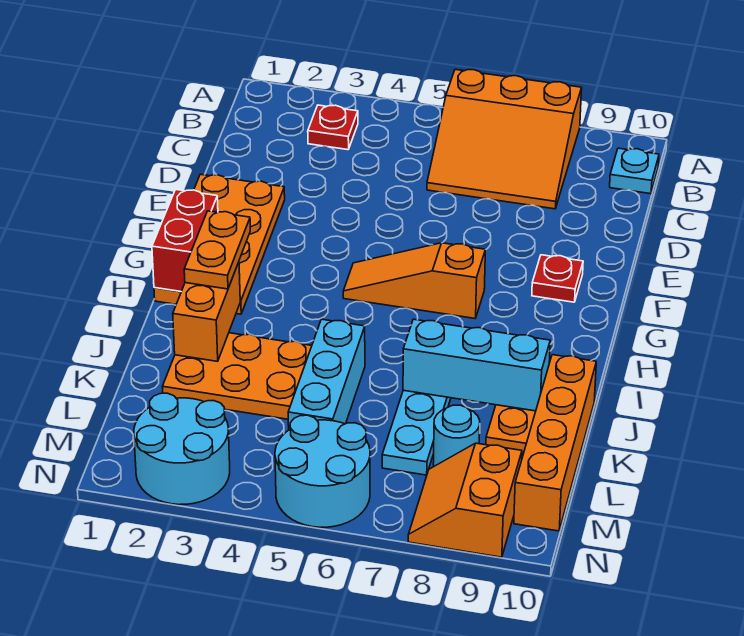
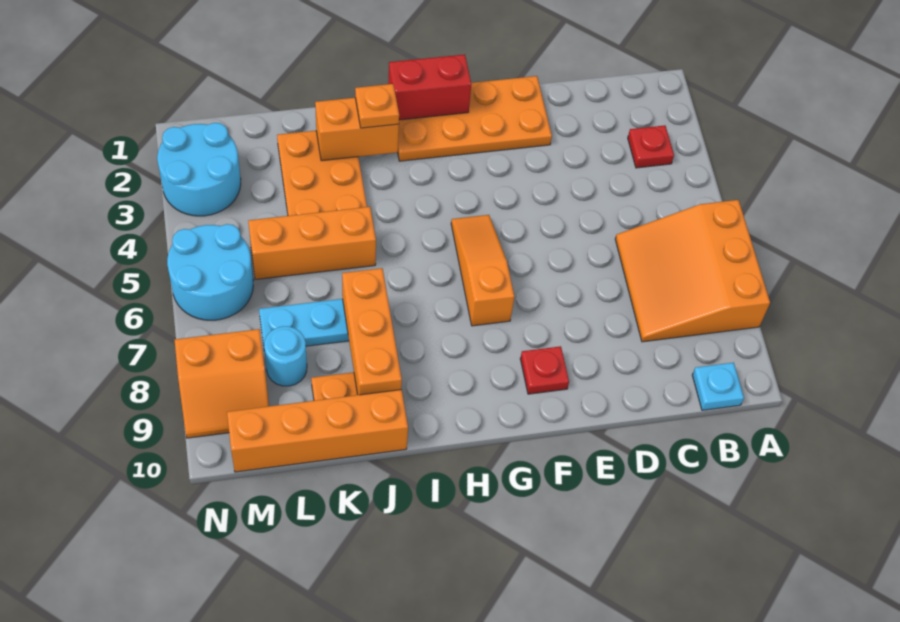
orange plate H2:I2 level 3 -> orange plate I2 level 3
cyan brick J5:L5 level 1 -> orange brick J5:L5 level 1
cyan brick J7:J9 level 2 -> orange brick J7:J9 level 2
orange slope M8:N9 level 1 top 9 -> orange slope M8:N9 level 1 top 8

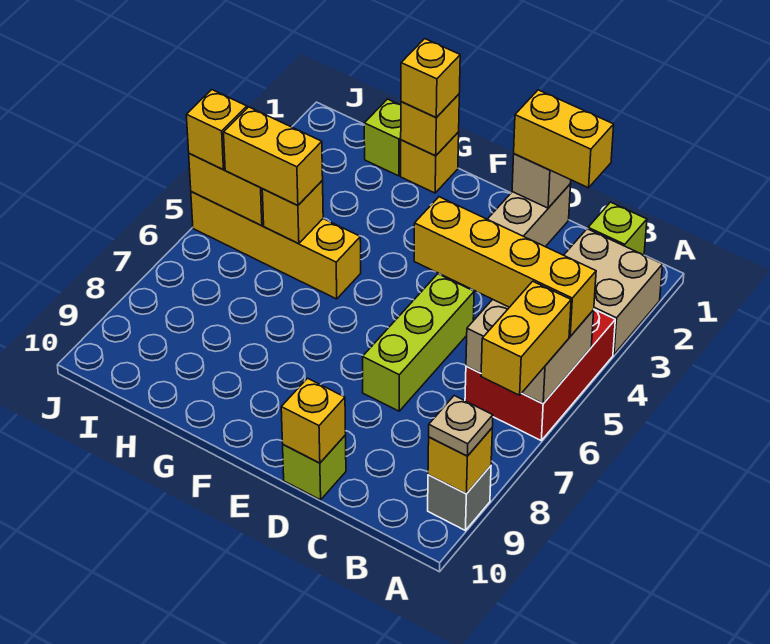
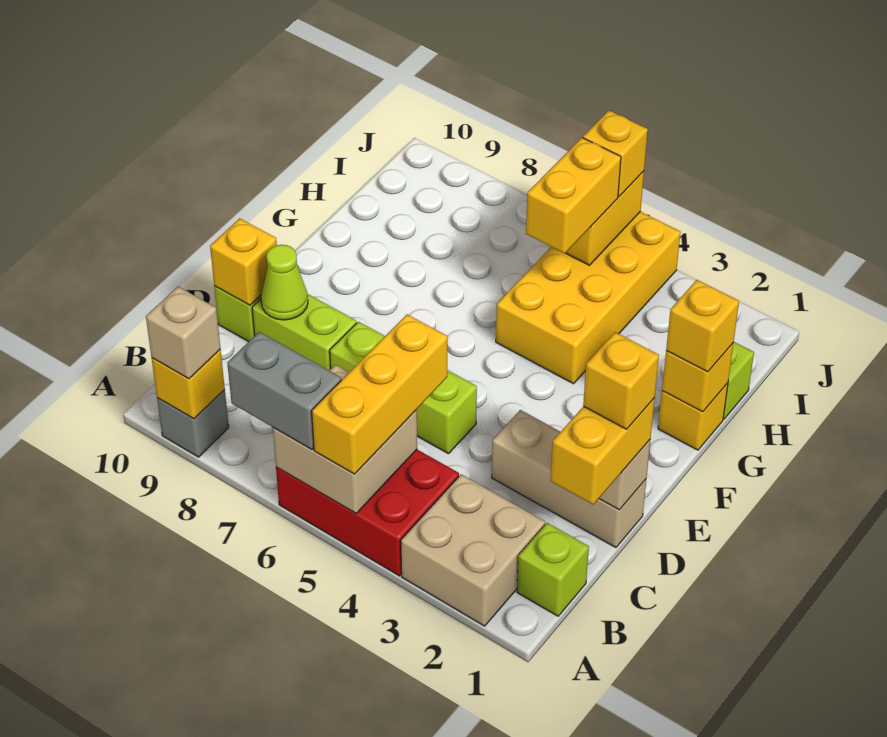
yellow brick A5:D5 level 3 -> yellow brick A5:C5 level 3
yellow brick A6:A7 level 3 -> grey brick A6:A7 level 3
tan plate A9 level 3 -> tan brick A9 level 3
none -> lime brick D8:D9 level 1
none -> lime cone D9 level 2
yellow brick G5:J5 level 1 -> yellow brick G4:J5 level 1
yellow brick H5 level 2 -> yellow brick D1 level 4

☆ ☆ ☆ ☆ ☆

■ PROBLEM REQUIREMENTS
With the line containing "none -> lime cone D9 level 2" as the first, output each line through the final line of the entries above, exactly.

■ ANSWER SPACE
none -> lime cone D9 level 2
yellow brick G5:J5 level 1 -> yellow brick G4:J5 level 1
yellow brick H5 level 2 -> yellow brick D1 level 4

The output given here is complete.